◆ **The task**
Start to finish, print the data below exactly, without the images.

◆ **Material supplied**
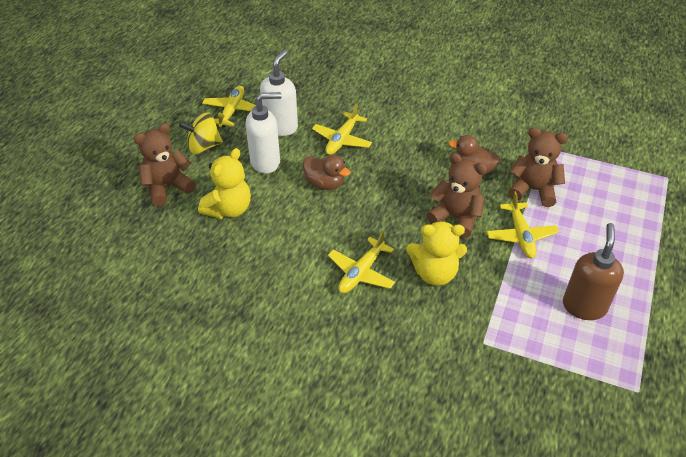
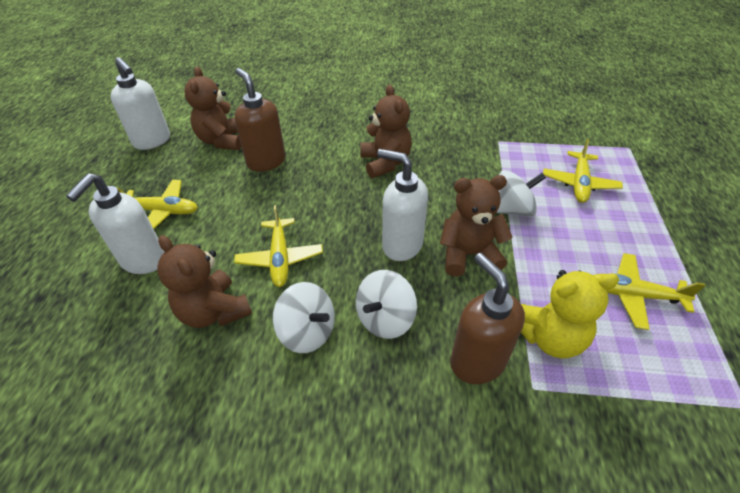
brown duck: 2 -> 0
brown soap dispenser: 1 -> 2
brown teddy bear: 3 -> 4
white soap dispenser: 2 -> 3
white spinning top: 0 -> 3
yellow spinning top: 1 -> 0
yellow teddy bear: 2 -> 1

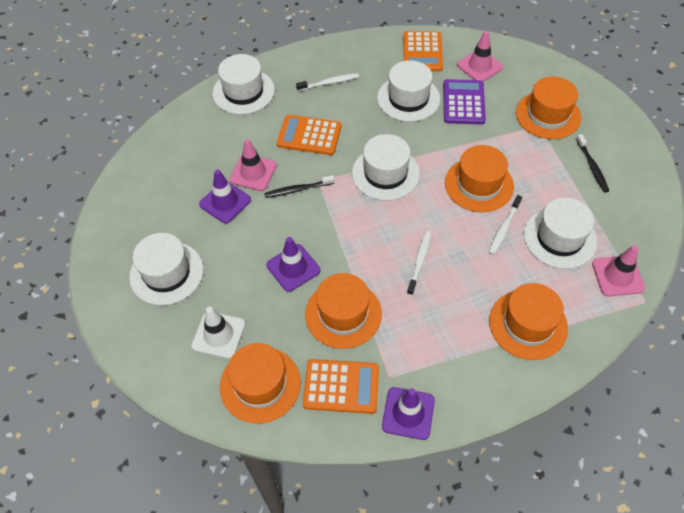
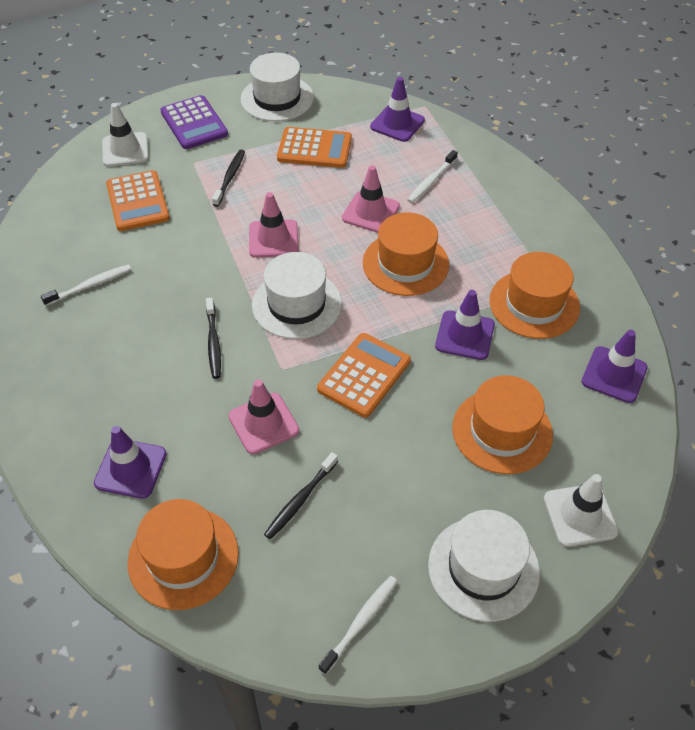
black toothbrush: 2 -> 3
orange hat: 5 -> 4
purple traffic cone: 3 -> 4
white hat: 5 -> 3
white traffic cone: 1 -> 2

◆ **Task answer**
brown duck: 2 -> 0
brown soap dispenser: 1 -> 2
brown teddy bear: 3 -> 4
white soap dispenser: 2 -> 3
white spinning top: 0 -> 3
yellow spinning top: 1 -> 0
yellow teddy bear: 2 -> 1

black toothbrush: 2 -> 3
orange hat: 5 -> 4
purple traffic cone: 3 -> 4
white hat: 5 -> 3
white traffic cone: 1 -> 2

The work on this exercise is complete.